* Assignment *
Starting at the line below holding "camera: 30 degrees left, 5 degrees up" and stopping at the line holding "(936, 614) = (797, 394): brown", print every line exactly, both ends included, and leave the rest out.

_ _ _

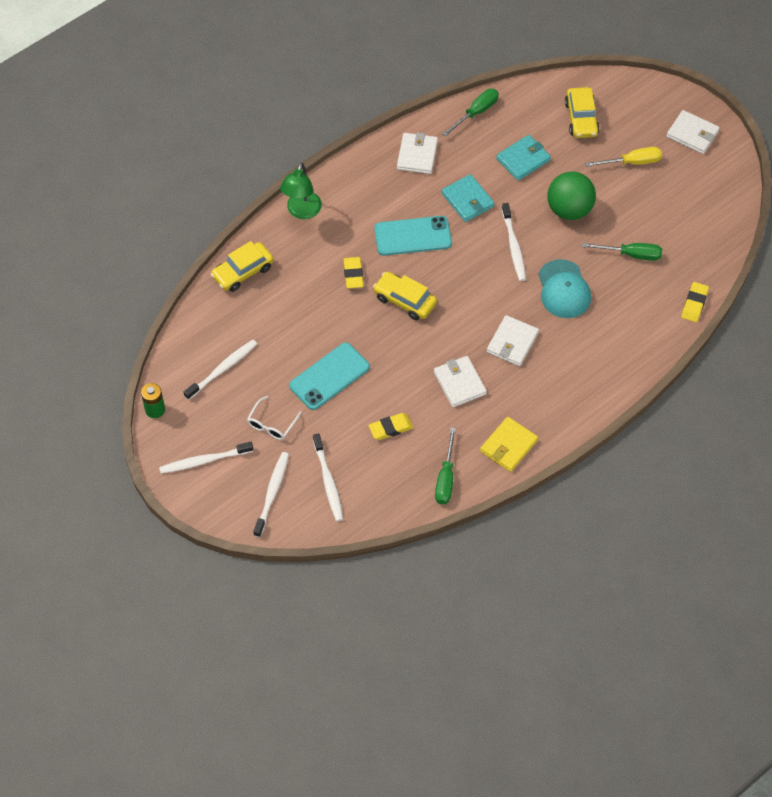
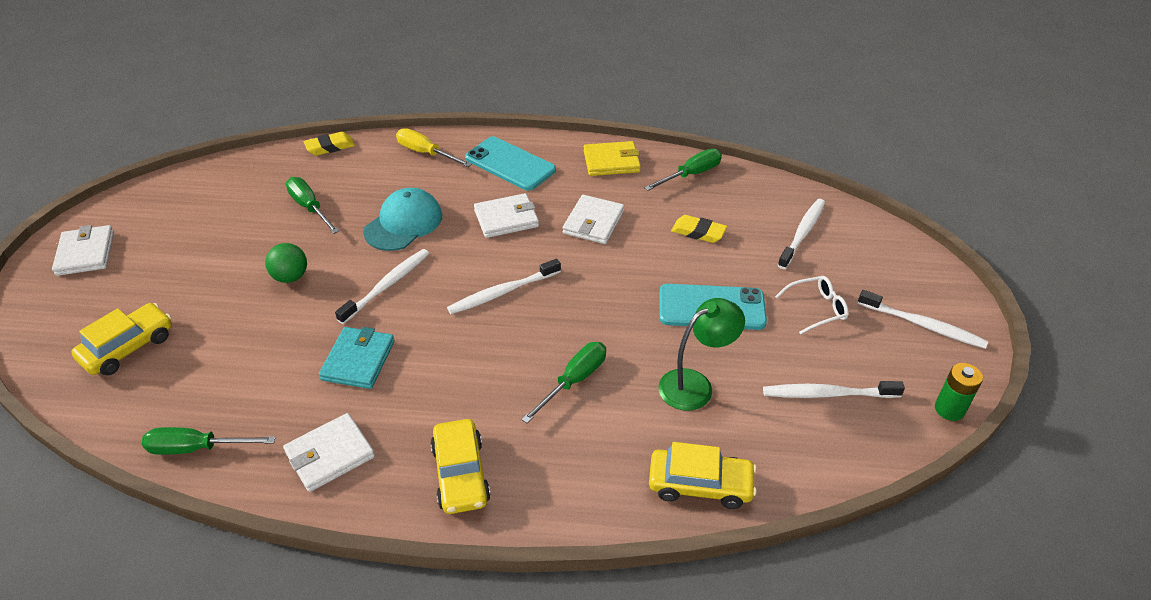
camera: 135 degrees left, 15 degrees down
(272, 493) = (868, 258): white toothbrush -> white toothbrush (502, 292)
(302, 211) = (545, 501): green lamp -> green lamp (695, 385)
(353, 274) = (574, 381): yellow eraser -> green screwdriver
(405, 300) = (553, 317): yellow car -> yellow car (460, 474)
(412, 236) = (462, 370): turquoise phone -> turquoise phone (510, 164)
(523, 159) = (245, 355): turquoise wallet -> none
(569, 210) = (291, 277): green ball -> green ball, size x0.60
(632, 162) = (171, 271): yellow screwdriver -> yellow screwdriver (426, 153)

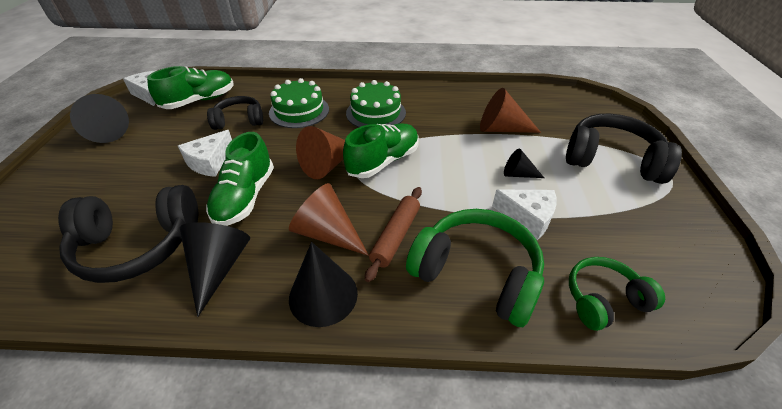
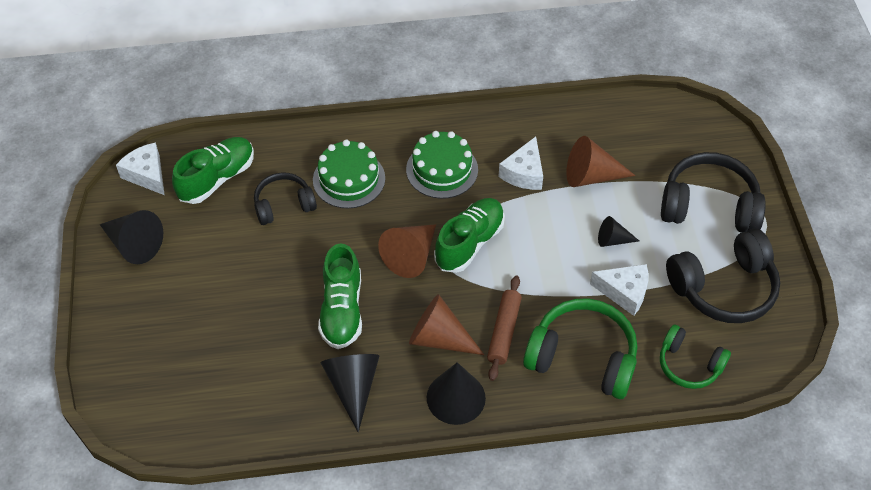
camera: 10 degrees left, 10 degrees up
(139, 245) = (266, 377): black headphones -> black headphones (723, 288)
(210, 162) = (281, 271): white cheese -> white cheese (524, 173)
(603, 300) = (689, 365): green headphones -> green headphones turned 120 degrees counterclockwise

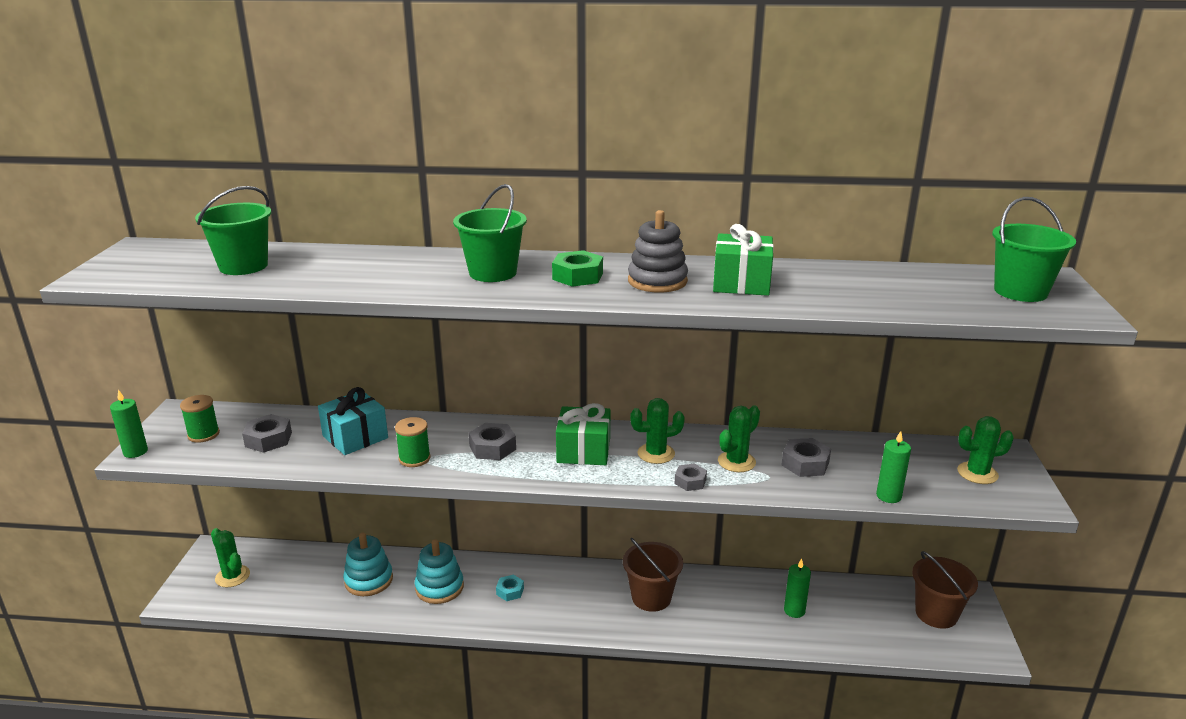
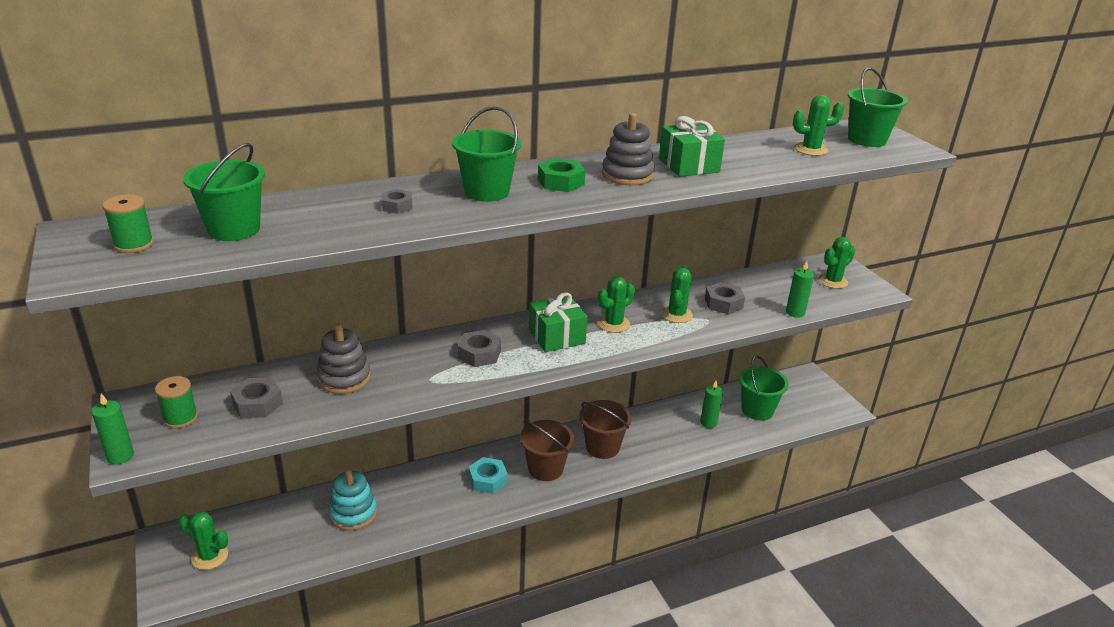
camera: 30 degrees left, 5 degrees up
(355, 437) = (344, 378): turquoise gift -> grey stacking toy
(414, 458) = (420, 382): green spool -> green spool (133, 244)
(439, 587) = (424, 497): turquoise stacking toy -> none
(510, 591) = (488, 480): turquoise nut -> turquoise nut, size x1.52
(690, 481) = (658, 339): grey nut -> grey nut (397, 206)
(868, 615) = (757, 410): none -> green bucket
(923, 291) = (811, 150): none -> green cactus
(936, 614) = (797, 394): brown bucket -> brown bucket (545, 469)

_ _ _

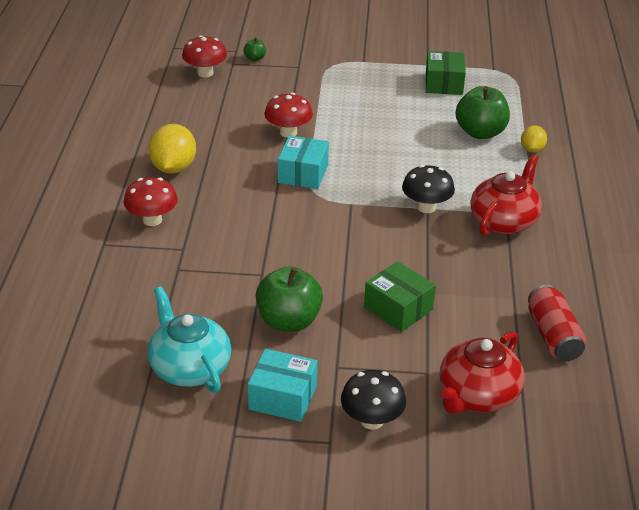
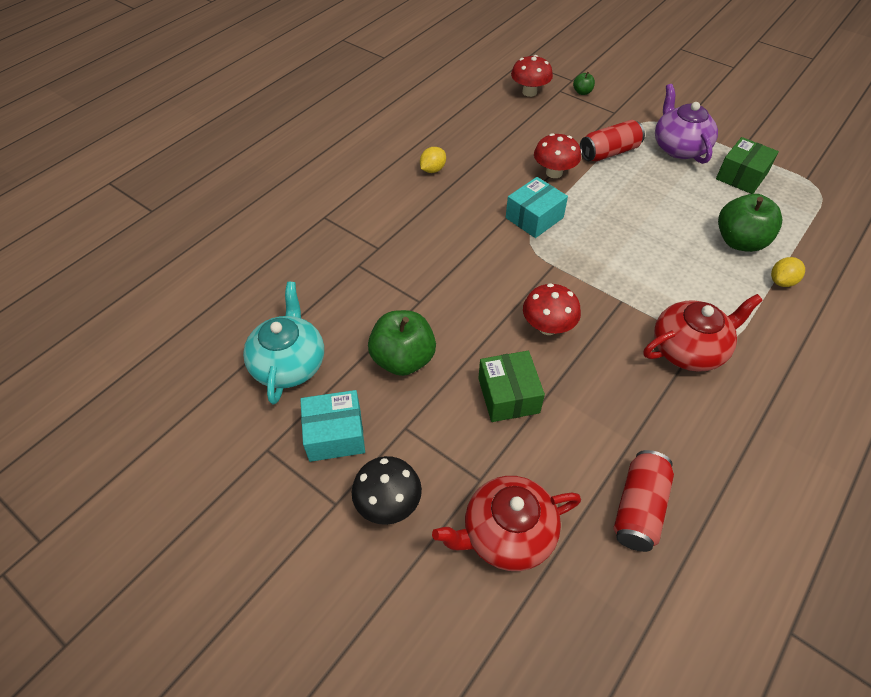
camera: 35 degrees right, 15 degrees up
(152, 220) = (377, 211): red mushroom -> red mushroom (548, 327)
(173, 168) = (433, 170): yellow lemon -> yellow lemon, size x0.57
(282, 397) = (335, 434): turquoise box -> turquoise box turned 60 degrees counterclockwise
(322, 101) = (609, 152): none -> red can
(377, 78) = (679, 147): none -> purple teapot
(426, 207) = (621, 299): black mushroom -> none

_ _ _

* Output for this task *
camera: 30 degrees left, 5 degrees up
(355, 437) = (344, 378): turquoise gift -> grey stacking toy
(414, 458) = (420, 382): green spool -> green spool (133, 244)
(439, 587) = (424, 497): turquoise stacking toy -> none
(510, 591) = (488, 480): turquoise nut -> turquoise nut, size x1.52
(690, 481) = (658, 339): grey nut -> grey nut (397, 206)
(868, 615) = (757, 410): none -> green bucket
(923, 291) = (811, 150): none -> green cactus
(936, 614) = (797, 394): brown bucket -> brown bucket (545, 469)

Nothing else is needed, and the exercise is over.